◆ BRIEF ◆
Go through the data below and work out how many lines contain "purple"; the answer is the number alone.

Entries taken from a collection

--*--

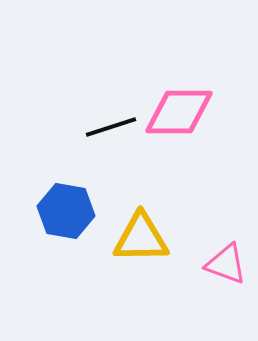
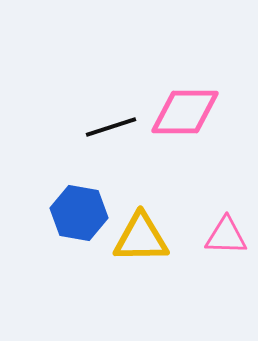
pink diamond: moved 6 px right
blue hexagon: moved 13 px right, 2 px down
pink triangle: moved 28 px up; rotated 18 degrees counterclockwise
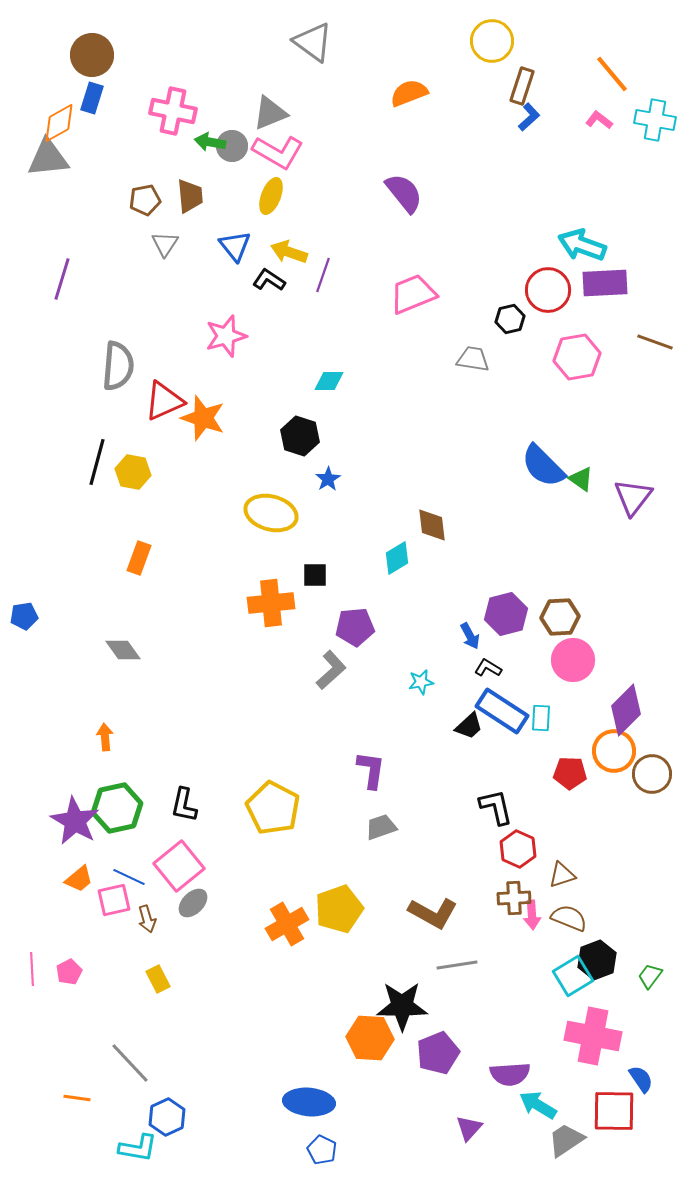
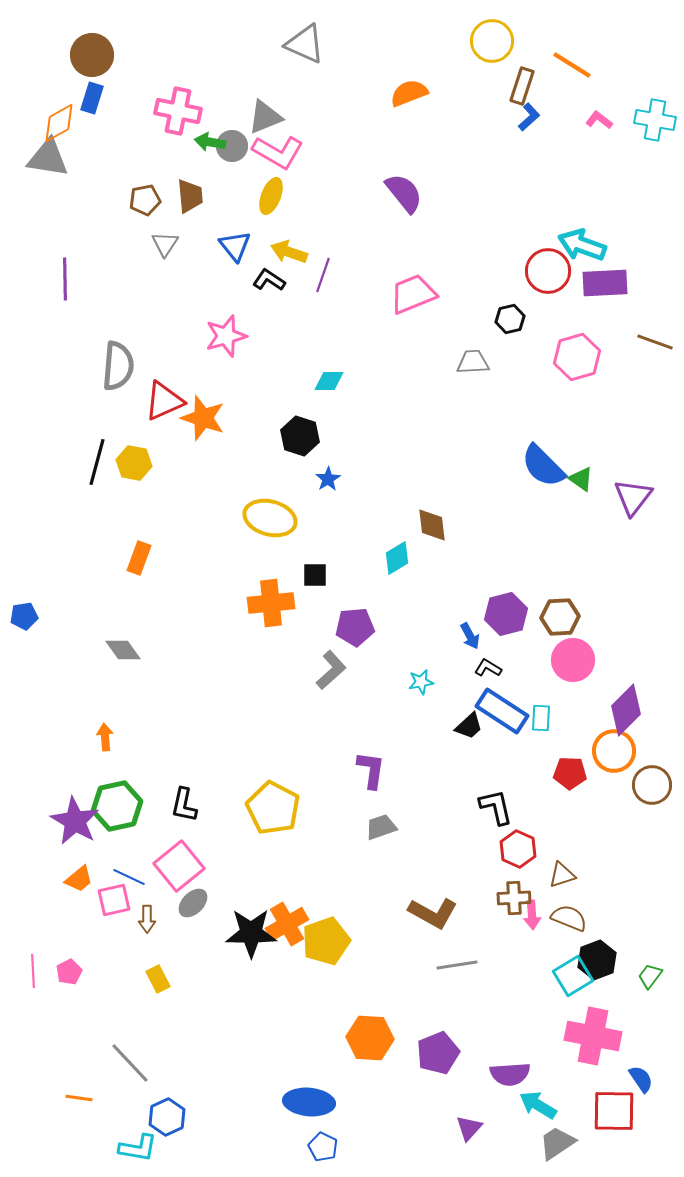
gray triangle at (313, 42): moved 8 px left, 2 px down; rotated 12 degrees counterclockwise
orange line at (612, 74): moved 40 px left, 9 px up; rotated 18 degrees counterclockwise
pink cross at (173, 111): moved 5 px right
gray triangle at (270, 113): moved 5 px left, 4 px down
gray triangle at (48, 158): rotated 15 degrees clockwise
purple line at (62, 279): moved 3 px right; rotated 18 degrees counterclockwise
red circle at (548, 290): moved 19 px up
pink hexagon at (577, 357): rotated 6 degrees counterclockwise
gray trapezoid at (473, 359): moved 3 px down; rotated 12 degrees counterclockwise
yellow hexagon at (133, 472): moved 1 px right, 9 px up
yellow ellipse at (271, 513): moved 1 px left, 5 px down
brown circle at (652, 774): moved 11 px down
green hexagon at (117, 808): moved 2 px up
yellow pentagon at (339, 909): moved 13 px left, 32 px down
brown arrow at (147, 919): rotated 16 degrees clockwise
pink line at (32, 969): moved 1 px right, 2 px down
black star at (402, 1006): moved 151 px left, 73 px up
orange line at (77, 1098): moved 2 px right
gray trapezoid at (566, 1140): moved 9 px left, 3 px down
blue pentagon at (322, 1150): moved 1 px right, 3 px up
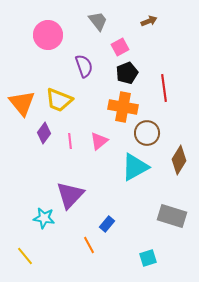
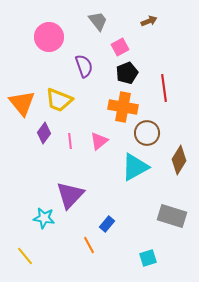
pink circle: moved 1 px right, 2 px down
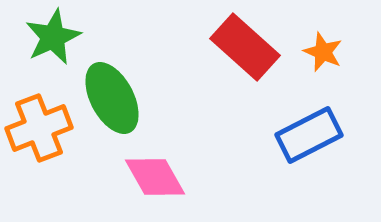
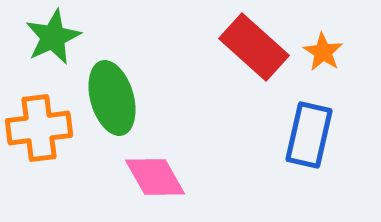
red rectangle: moved 9 px right
orange star: rotated 9 degrees clockwise
green ellipse: rotated 12 degrees clockwise
orange cross: rotated 14 degrees clockwise
blue rectangle: rotated 50 degrees counterclockwise
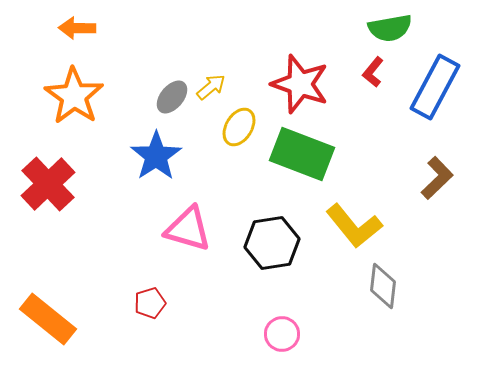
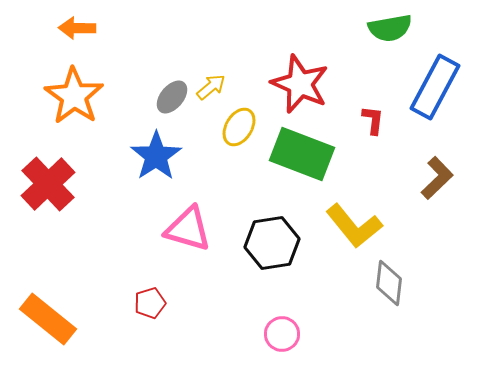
red L-shape: moved 48 px down; rotated 148 degrees clockwise
red star: rotated 4 degrees clockwise
gray diamond: moved 6 px right, 3 px up
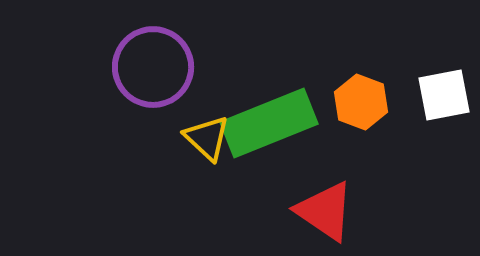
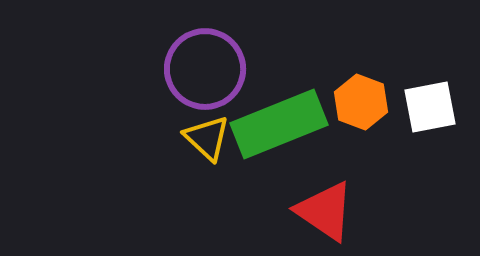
purple circle: moved 52 px right, 2 px down
white square: moved 14 px left, 12 px down
green rectangle: moved 10 px right, 1 px down
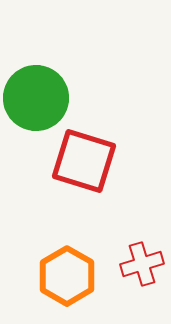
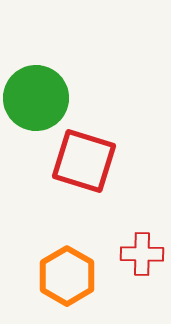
red cross: moved 10 px up; rotated 18 degrees clockwise
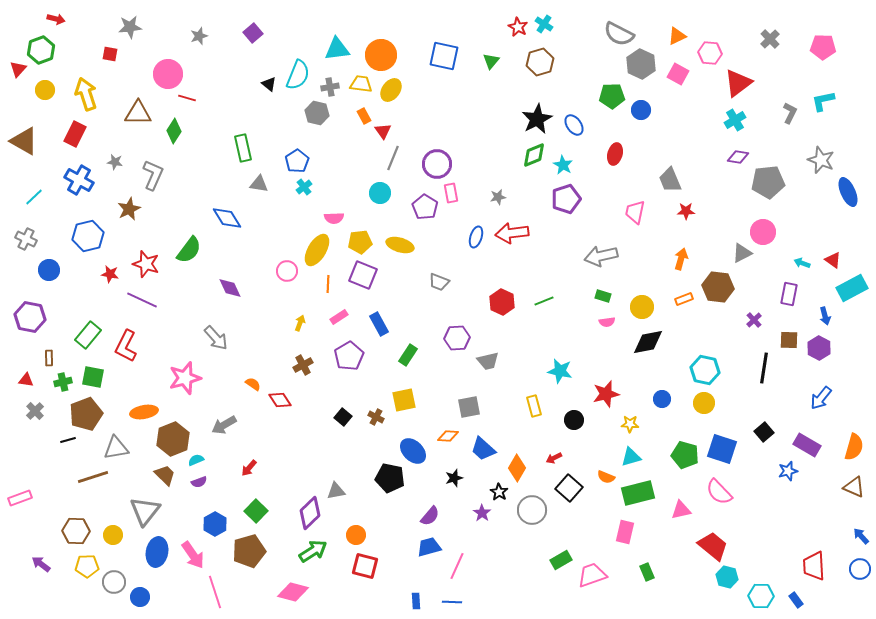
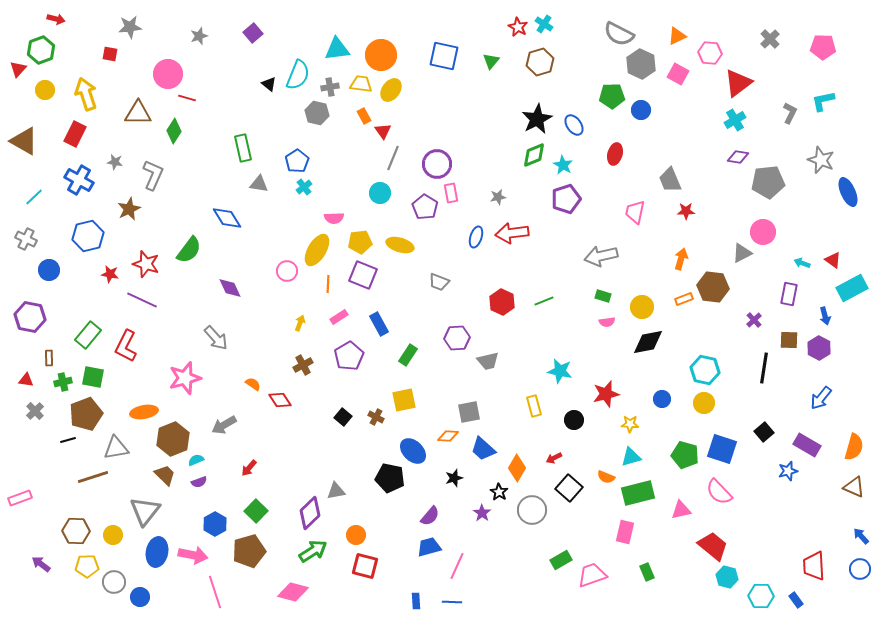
brown hexagon at (718, 287): moved 5 px left
gray square at (469, 407): moved 5 px down
pink arrow at (193, 555): rotated 44 degrees counterclockwise
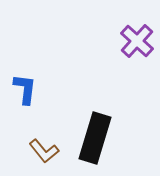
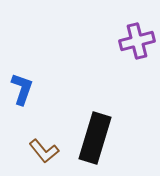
purple cross: rotated 32 degrees clockwise
blue L-shape: moved 3 px left; rotated 12 degrees clockwise
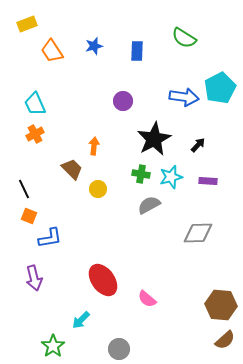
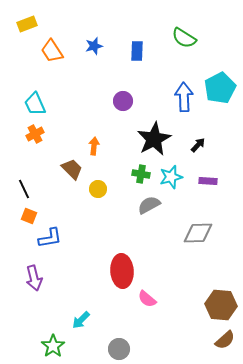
blue arrow: rotated 100 degrees counterclockwise
red ellipse: moved 19 px right, 9 px up; rotated 32 degrees clockwise
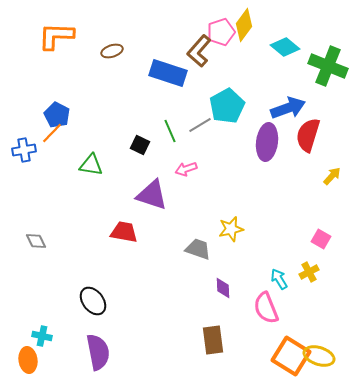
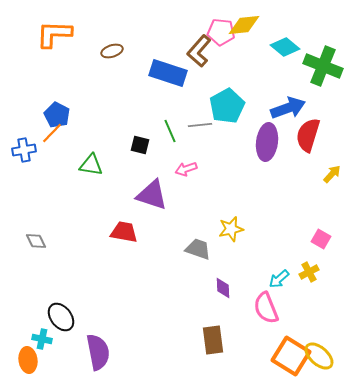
yellow diamond: rotated 48 degrees clockwise
pink pentagon: rotated 24 degrees clockwise
orange L-shape: moved 2 px left, 2 px up
green cross: moved 5 px left
gray line: rotated 25 degrees clockwise
black square: rotated 12 degrees counterclockwise
yellow arrow: moved 2 px up
cyan arrow: rotated 100 degrees counterclockwise
black ellipse: moved 32 px left, 16 px down
cyan cross: moved 3 px down
yellow ellipse: rotated 24 degrees clockwise
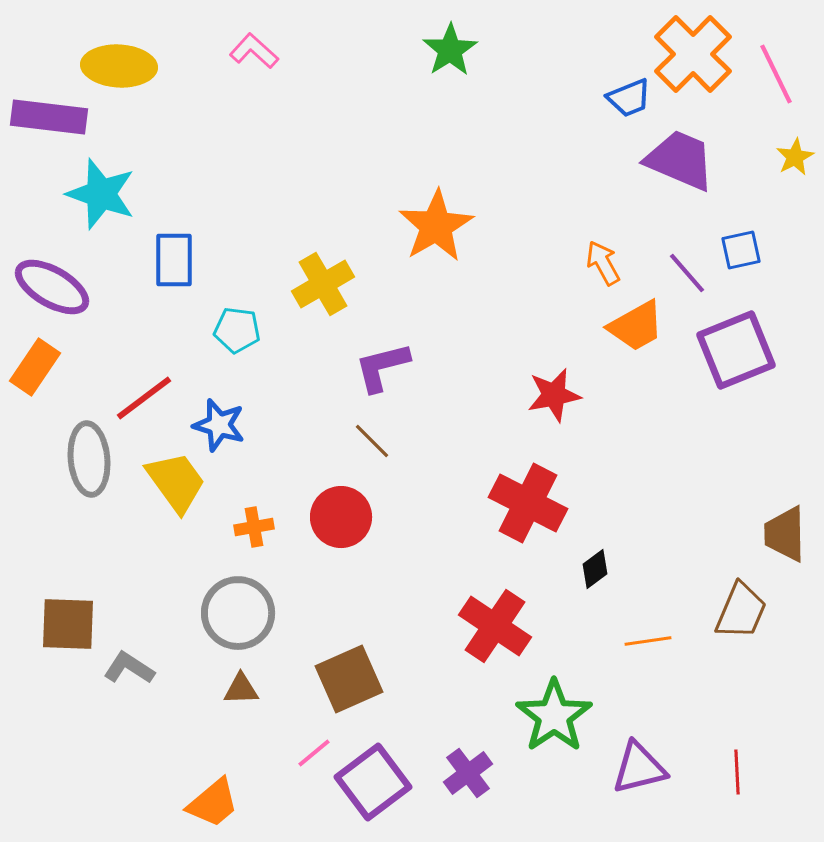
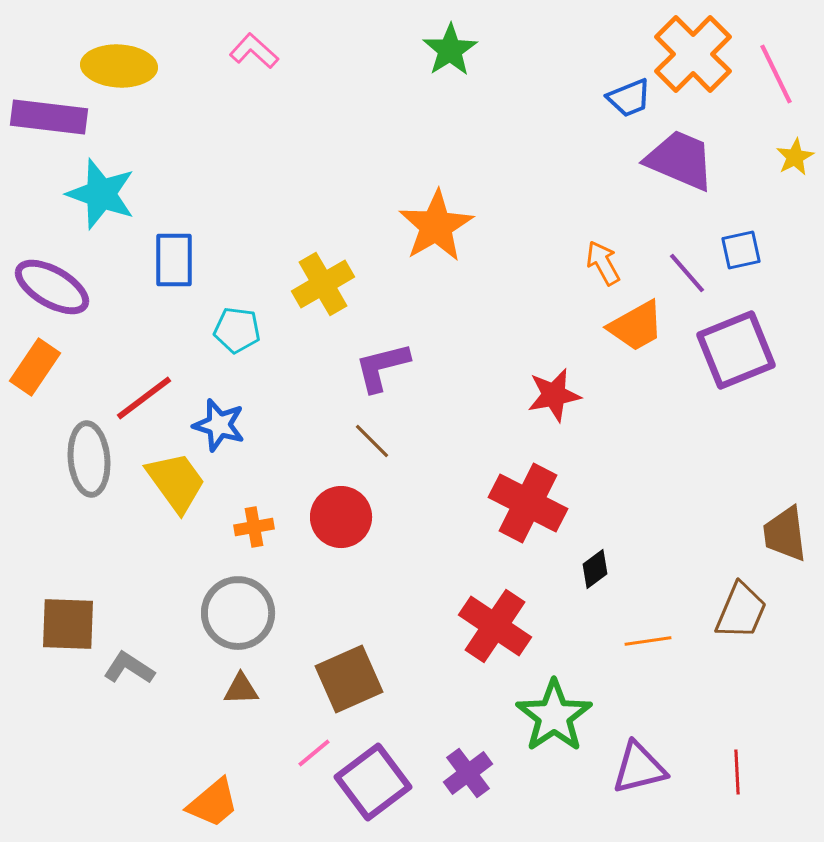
brown trapezoid at (785, 534): rotated 6 degrees counterclockwise
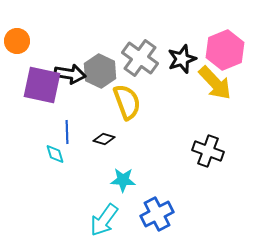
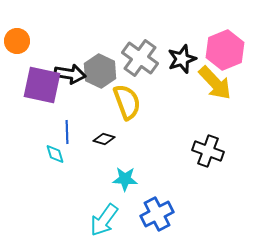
cyan star: moved 2 px right, 1 px up
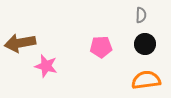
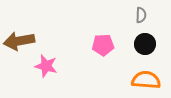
brown arrow: moved 1 px left, 2 px up
pink pentagon: moved 2 px right, 2 px up
orange semicircle: rotated 12 degrees clockwise
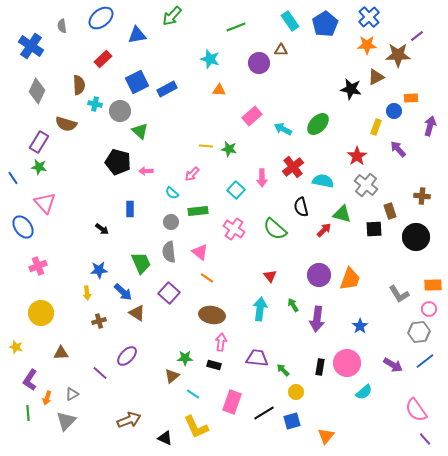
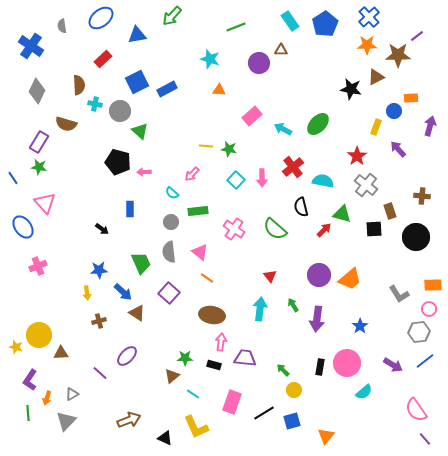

--*--

◆ THE ANSWER ◆
3